- _Requirement_
Taking only the lines of the data below from the line with "C6: 4.7uF (+5V, AGND)" to the line with "R217: 75k (BUF, COM) -> 75k (BR_R, COM)", ends included, write them out exactly and without pictures.

- _Exercise material_
------------------------------------------------------------

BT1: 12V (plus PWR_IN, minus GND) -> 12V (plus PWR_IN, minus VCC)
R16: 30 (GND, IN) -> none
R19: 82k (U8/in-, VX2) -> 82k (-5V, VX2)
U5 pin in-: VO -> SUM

------------------------------------------------------------

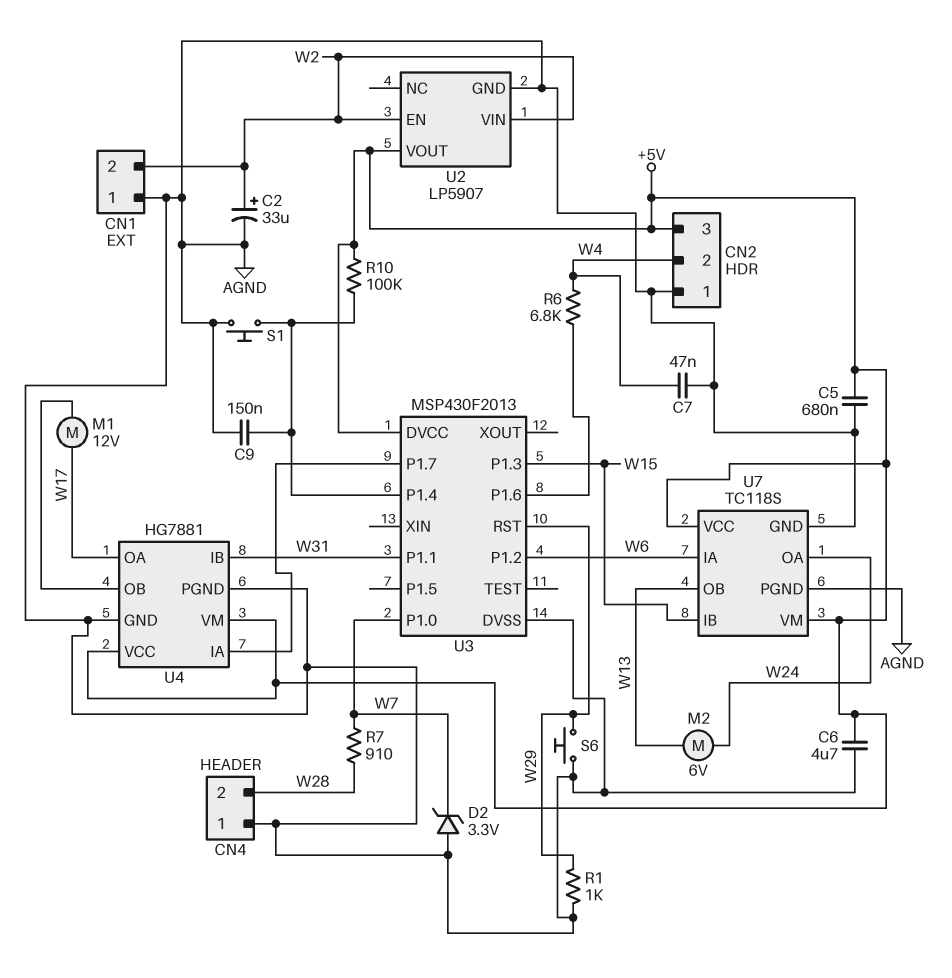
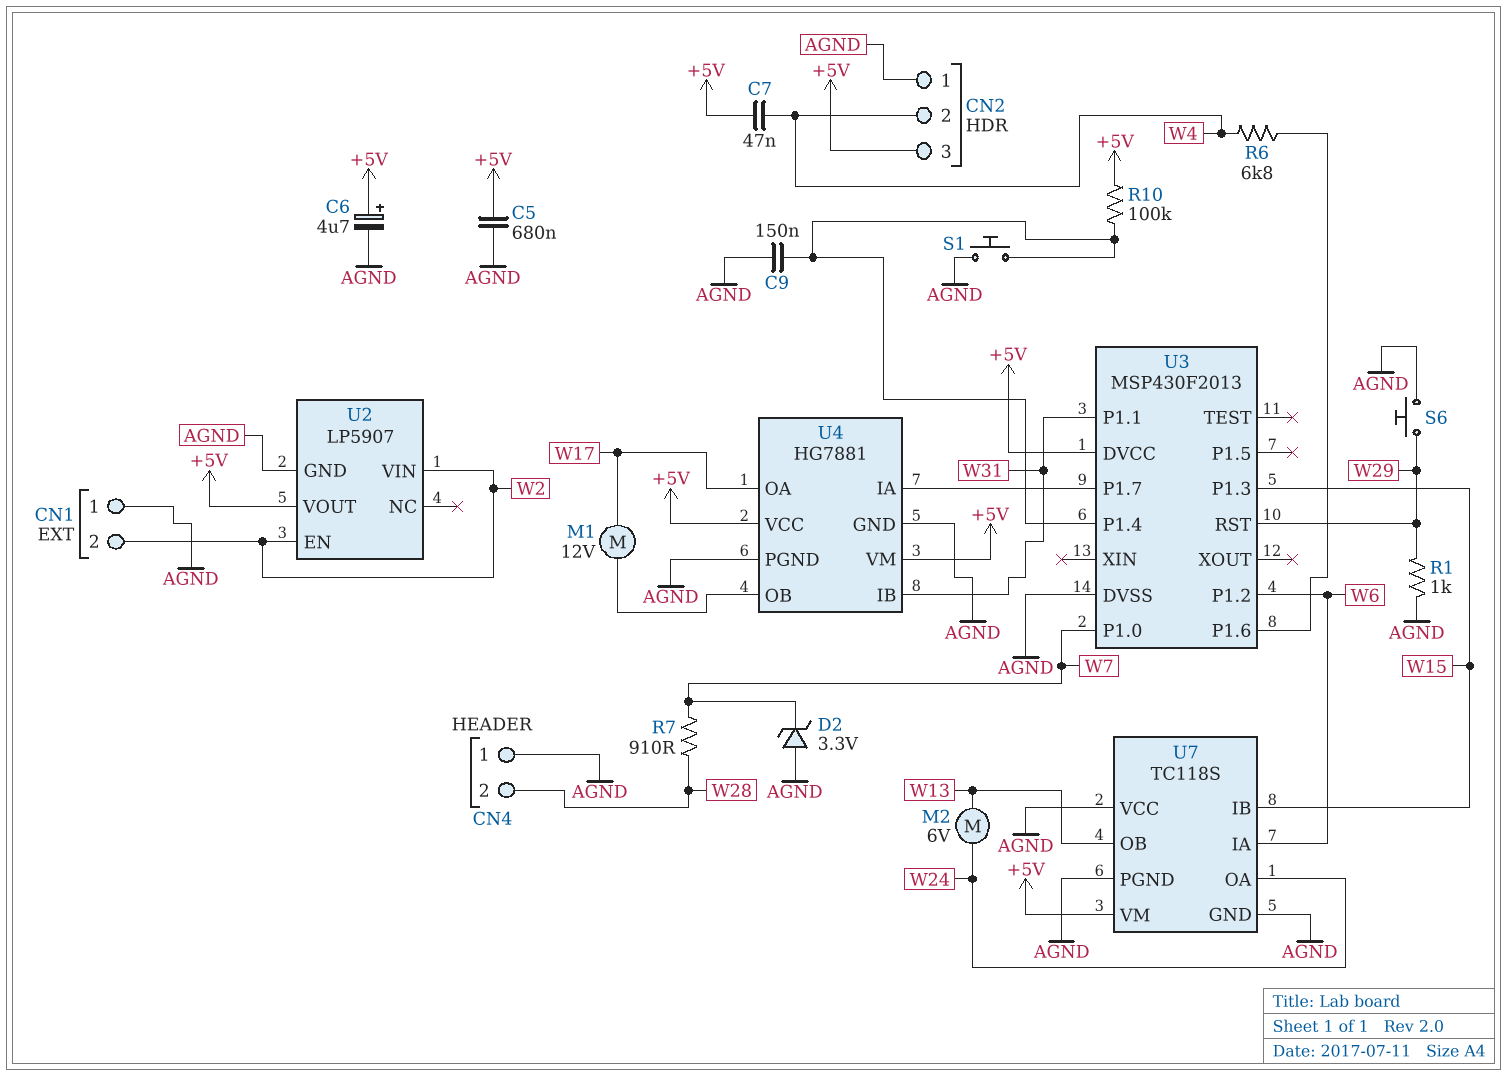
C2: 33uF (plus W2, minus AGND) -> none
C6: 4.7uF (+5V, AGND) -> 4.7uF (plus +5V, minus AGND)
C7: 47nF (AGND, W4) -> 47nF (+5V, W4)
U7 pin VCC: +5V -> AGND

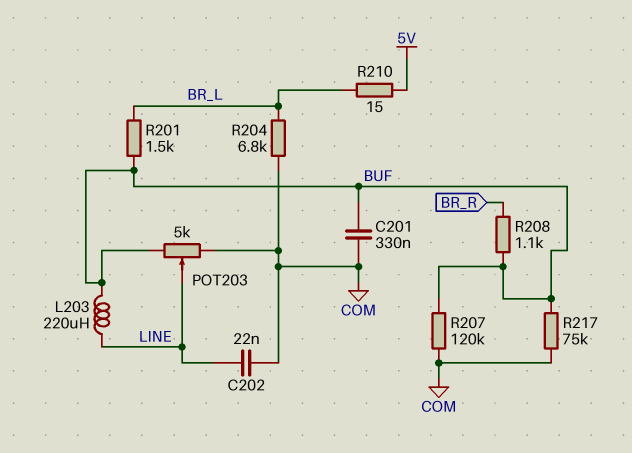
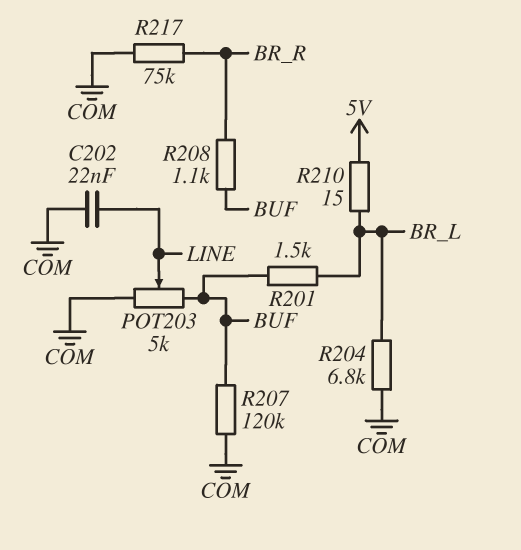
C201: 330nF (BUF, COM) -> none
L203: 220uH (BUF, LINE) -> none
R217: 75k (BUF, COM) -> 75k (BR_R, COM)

------------------------------------------------------------

- _Answer to the exercise_
C6: 4.7uF (+5V, AGND) -> 4.7uF (plus +5V, minus AGND)
C7: 47nF (AGND, W4) -> 47nF (+5V, W4)
U7 pin VCC: +5V -> AGND

C201: 330nF (BUF, COM) -> none
L203: 220uH (BUF, LINE) -> none
R217: 75k (BUF, COM) -> 75k (BR_R, COM)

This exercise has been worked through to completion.